(Colored shape tracking data)
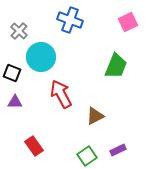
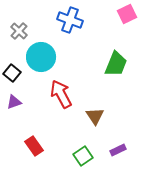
pink square: moved 1 px left, 8 px up
green trapezoid: moved 2 px up
black square: rotated 18 degrees clockwise
purple triangle: moved 1 px left; rotated 21 degrees counterclockwise
brown triangle: rotated 36 degrees counterclockwise
green square: moved 4 px left
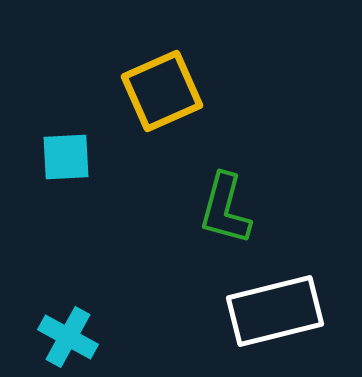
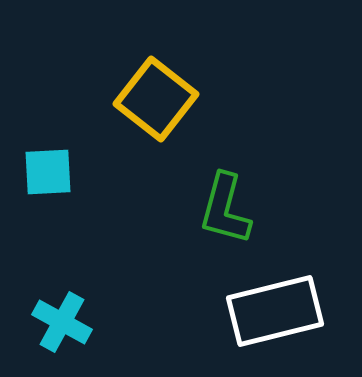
yellow square: moved 6 px left, 8 px down; rotated 28 degrees counterclockwise
cyan square: moved 18 px left, 15 px down
cyan cross: moved 6 px left, 15 px up
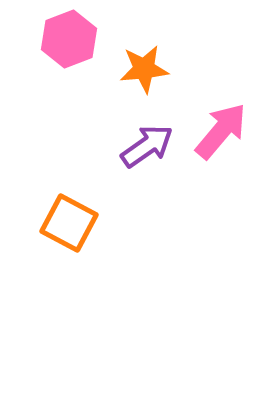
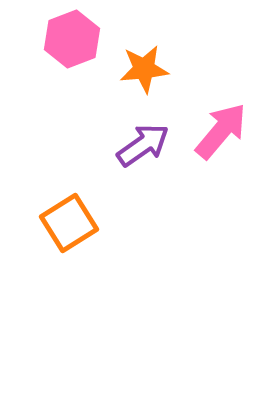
pink hexagon: moved 3 px right
purple arrow: moved 4 px left, 1 px up
orange square: rotated 30 degrees clockwise
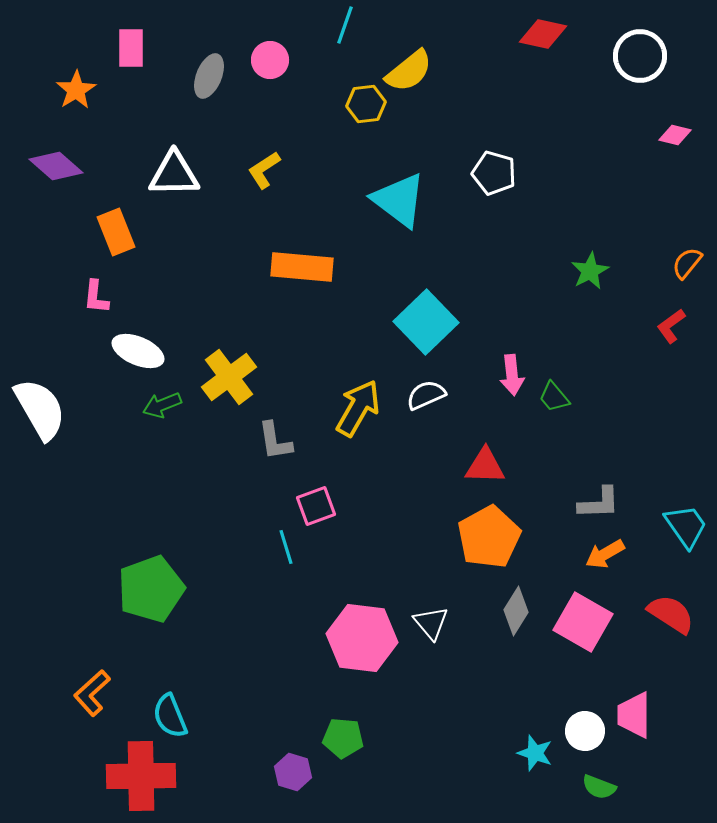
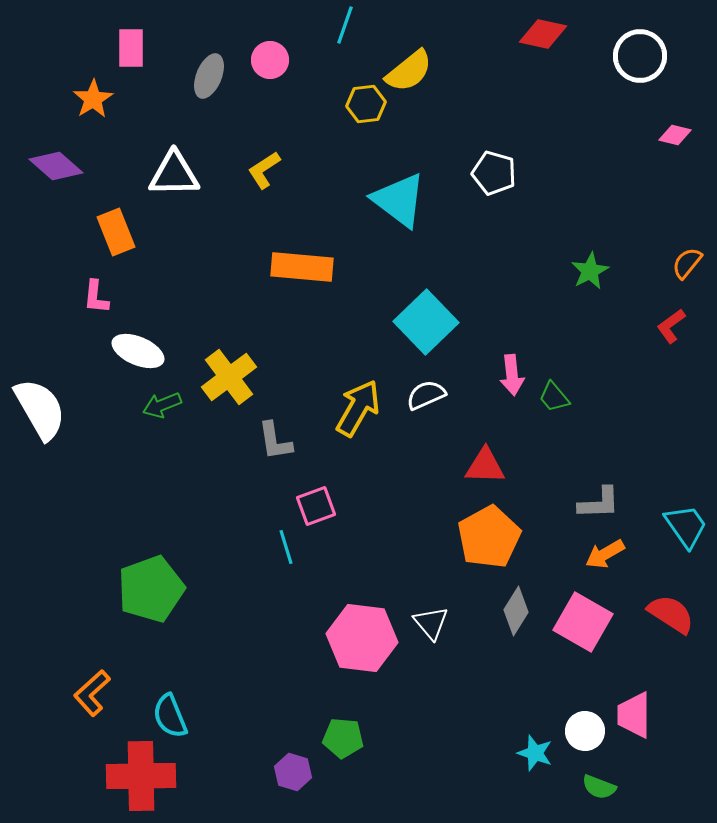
orange star at (76, 90): moved 17 px right, 9 px down
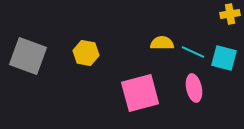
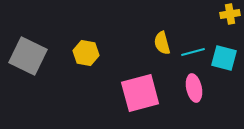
yellow semicircle: rotated 105 degrees counterclockwise
cyan line: rotated 40 degrees counterclockwise
gray square: rotated 6 degrees clockwise
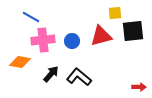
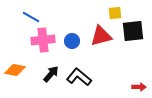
orange diamond: moved 5 px left, 8 px down
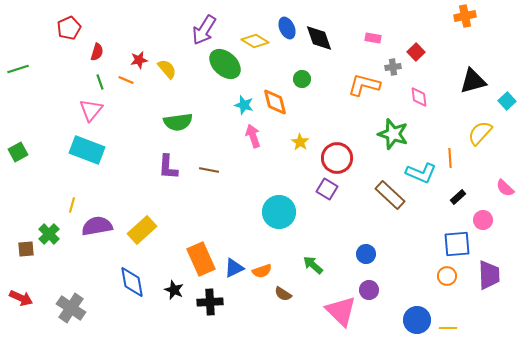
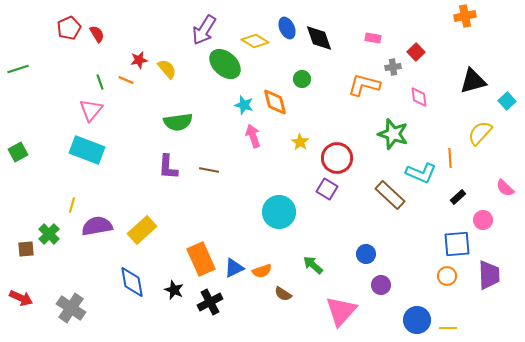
red semicircle at (97, 52): moved 18 px up; rotated 48 degrees counterclockwise
purple circle at (369, 290): moved 12 px right, 5 px up
black cross at (210, 302): rotated 25 degrees counterclockwise
pink triangle at (341, 311): rotated 28 degrees clockwise
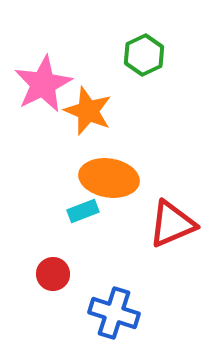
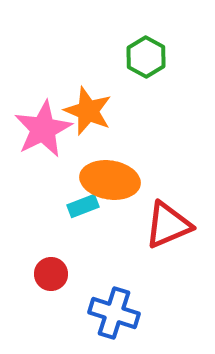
green hexagon: moved 2 px right, 2 px down; rotated 6 degrees counterclockwise
pink star: moved 45 px down
orange ellipse: moved 1 px right, 2 px down
cyan rectangle: moved 5 px up
red triangle: moved 4 px left, 1 px down
red circle: moved 2 px left
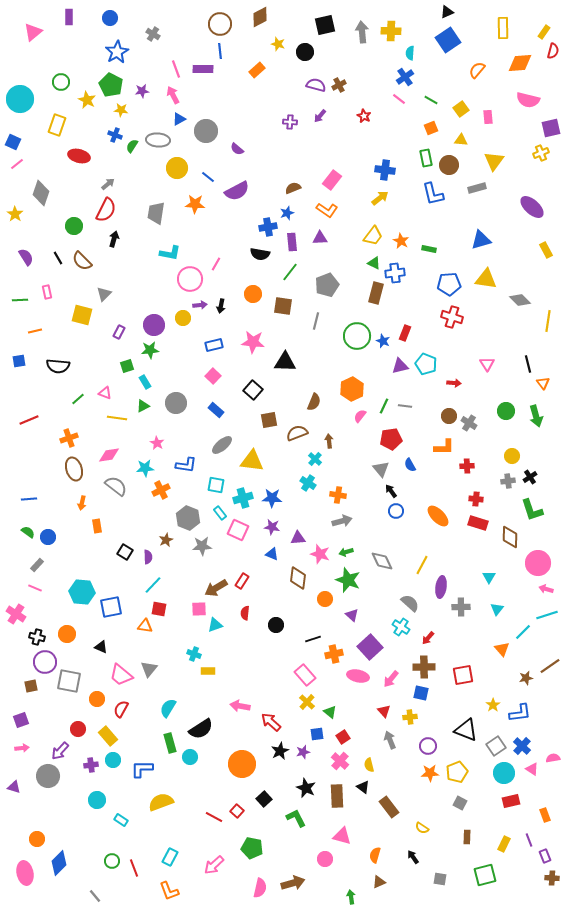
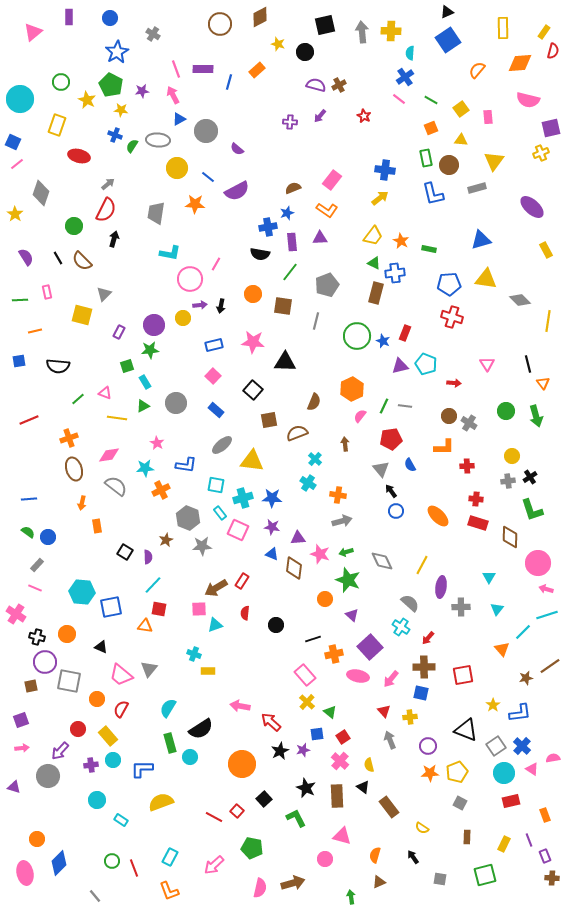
blue line at (220, 51): moved 9 px right, 31 px down; rotated 21 degrees clockwise
brown arrow at (329, 441): moved 16 px right, 3 px down
brown diamond at (298, 578): moved 4 px left, 10 px up
purple star at (303, 752): moved 2 px up
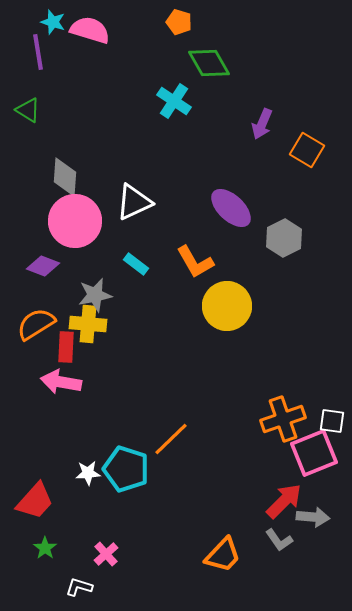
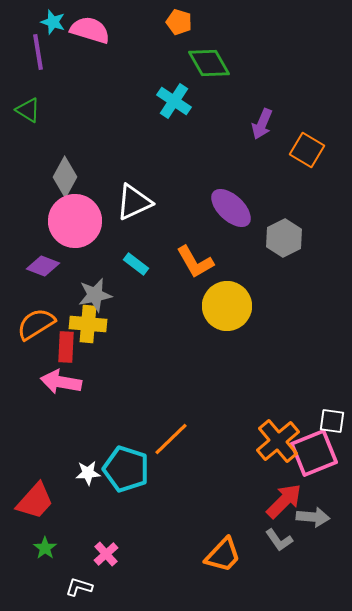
gray diamond: rotated 24 degrees clockwise
orange cross: moved 5 px left, 22 px down; rotated 21 degrees counterclockwise
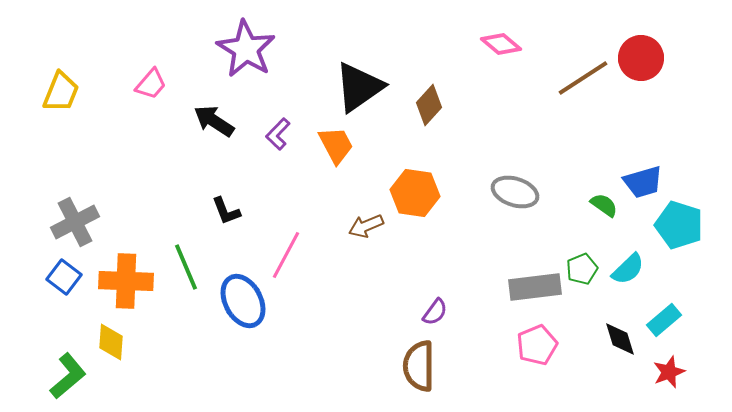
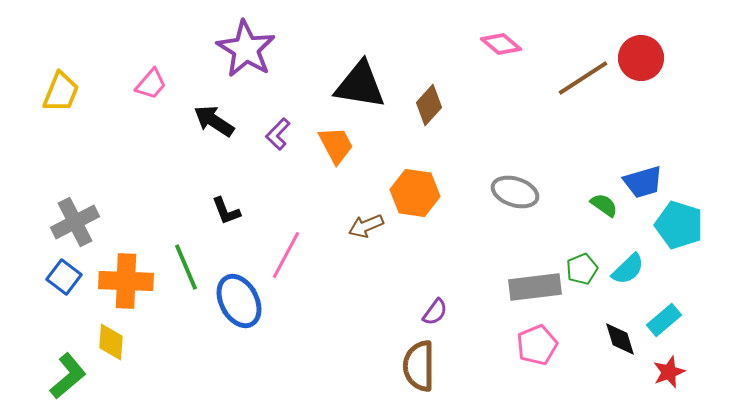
black triangle: moved 1 px right, 2 px up; rotated 44 degrees clockwise
blue ellipse: moved 4 px left
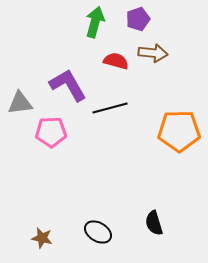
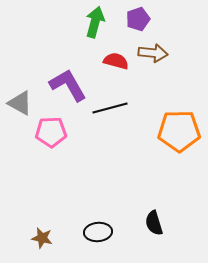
gray triangle: rotated 36 degrees clockwise
black ellipse: rotated 36 degrees counterclockwise
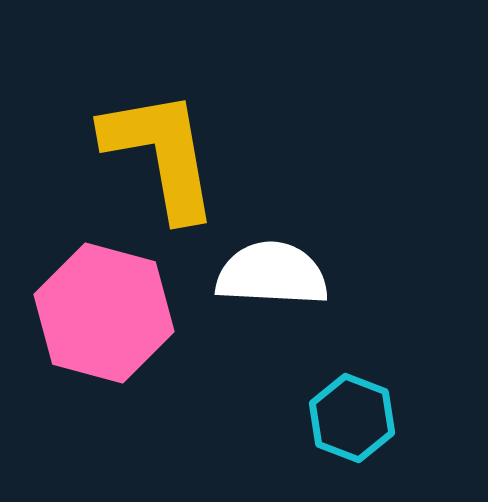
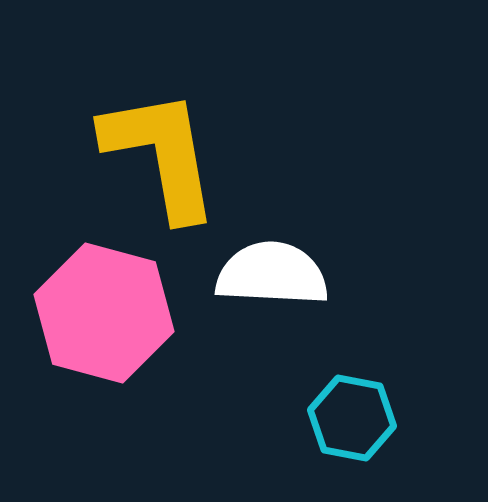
cyan hexagon: rotated 10 degrees counterclockwise
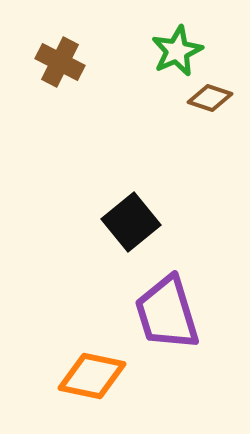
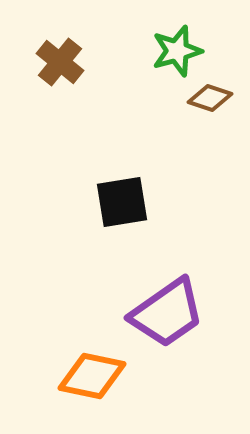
green star: rotated 9 degrees clockwise
brown cross: rotated 12 degrees clockwise
black square: moved 9 px left, 20 px up; rotated 30 degrees clockwise
purple trapezoid: rotated 108 degrees counterclockwise
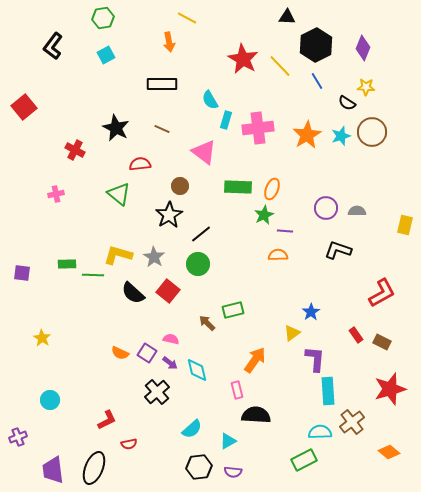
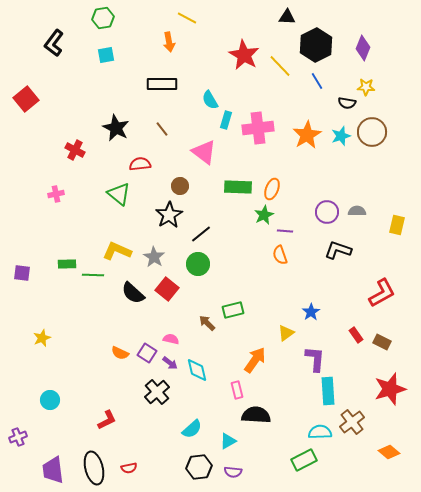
black L-shape at (53, 46): moved 1 px right, 3 px up
cyan square at (106, 55): rotated 18 degrees clockwise
red star at (243, 59): moved 1 px right, 4 px up
black semicircle at (347, 103): rotated 24 degrees counterclockwise
red square at (24, 107): moved 2 px right, 8 px up
brown line at (162, 129): rotated 28 degrees clockwise
purple circle at (326, 208): moved 1 px right, 4 px down
yellow rectangle at (405, 225): moved 8 px left
yellow L-shape at (118, 255): moved 1 px left, 4 px up; rotated 8 degrees clockwise
orange semicircle at (278, 255): moved 2 px right; rotated 108 degrees counterclockwise
red square at (168, 291): moved 1 px left, 2 px up
yellow triangle at (292, 333): moved 6 px left
yellow star at (42, 338): rotated 18 degrees clockwise
red semicircle at (129, 444): moved 24 px down
black ellipse at (94, 468): rotated 36 degrees counterclockwise
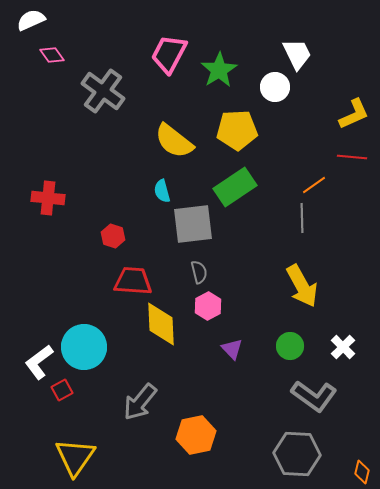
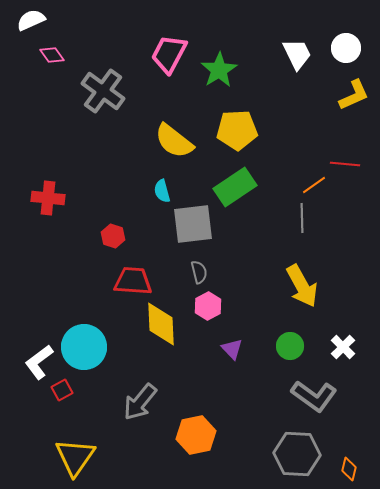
white circle: moved 71 px right, 39 px up
yellow L-shape: moved 19 px up
red line: moved 7 px left, 7 px down
orange diamond: moved 13 px left, 3 px up
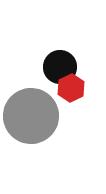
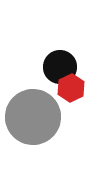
gray circle: moved 2 px right, 1 px down
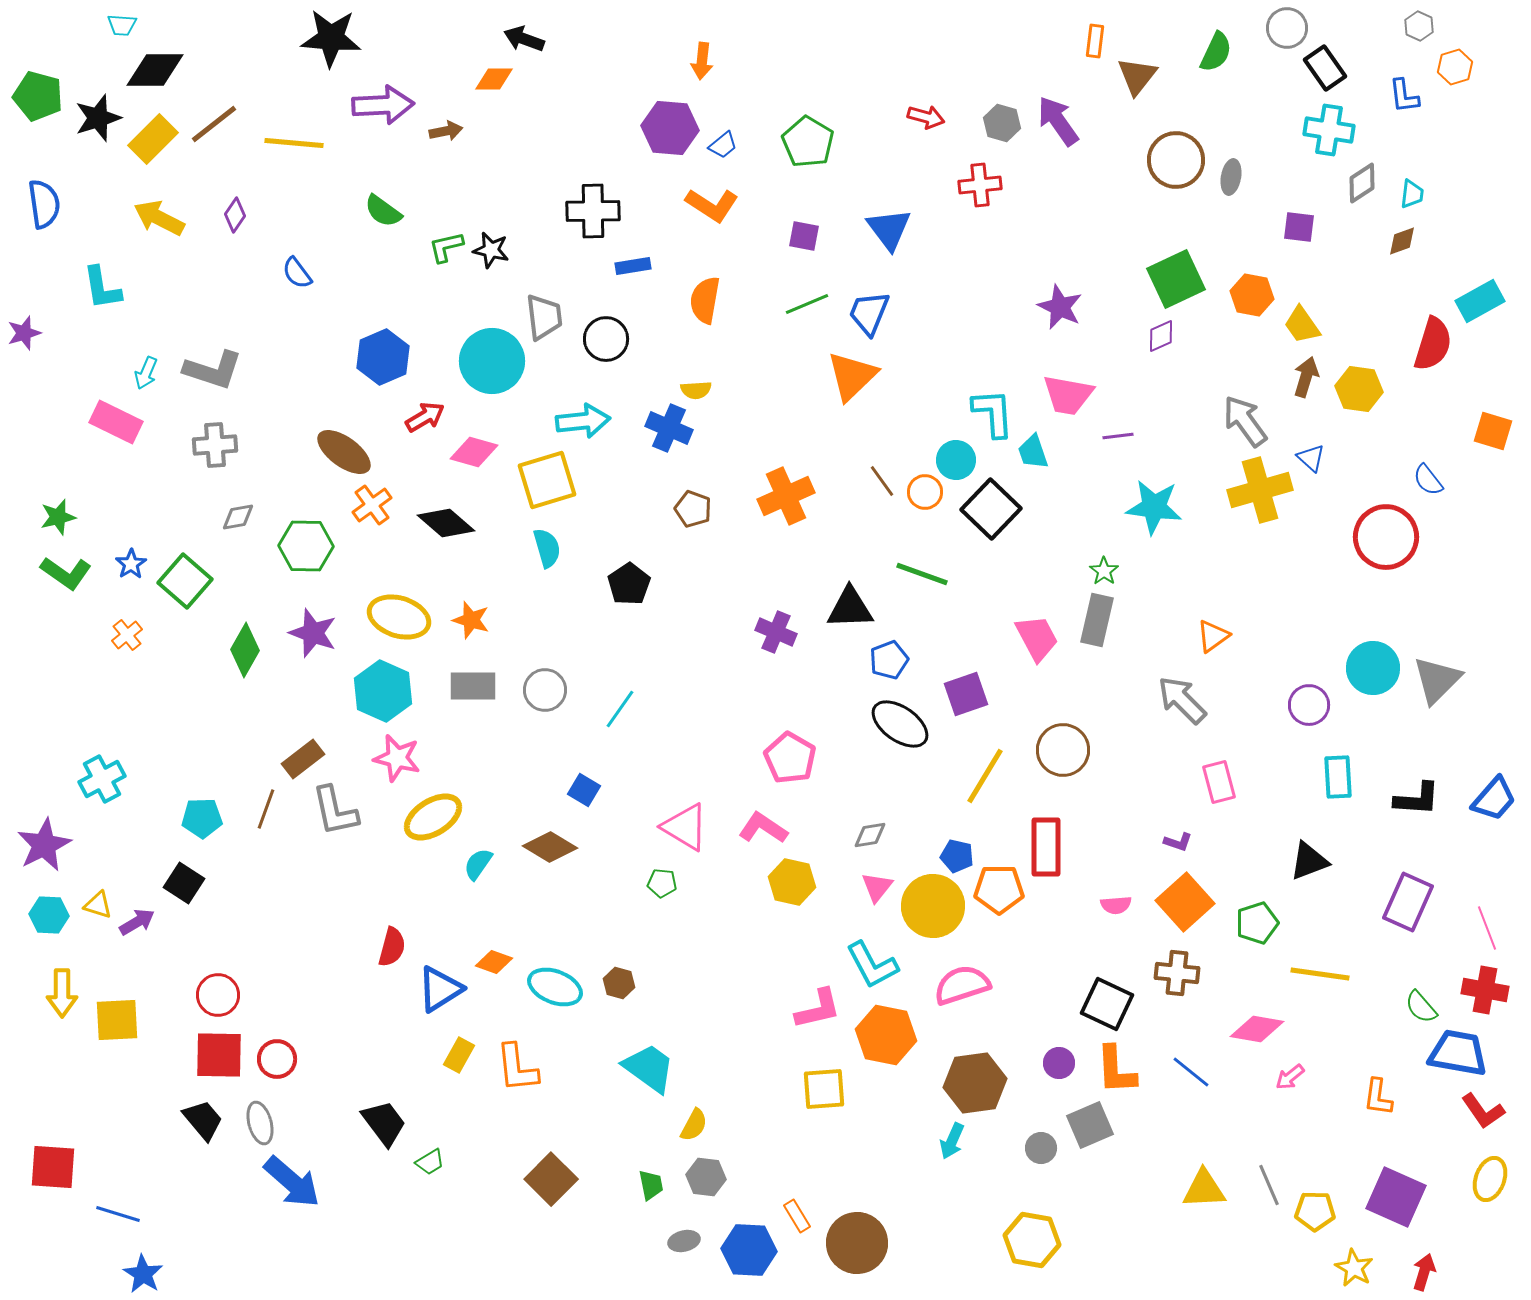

What this task involves.
Would you retype the lines above from the one with "red star at" down to the one with "yellow rectangle at", word for word, both ends included and no other lines?

Solution below.
red star at (243, 59): moved 1 px right, 4 px up
black semicircle at (347, 103): rotated 24 degrees counterclockwise
red square at (24, 107): moved 2 px right, 8 px up
brown line at (162, 129): rotated 28 degrees clockwise
purple circle at (326, 208): moved 1 px right, 4 px down
yellow rectangle at (405, 225): moved 8 px left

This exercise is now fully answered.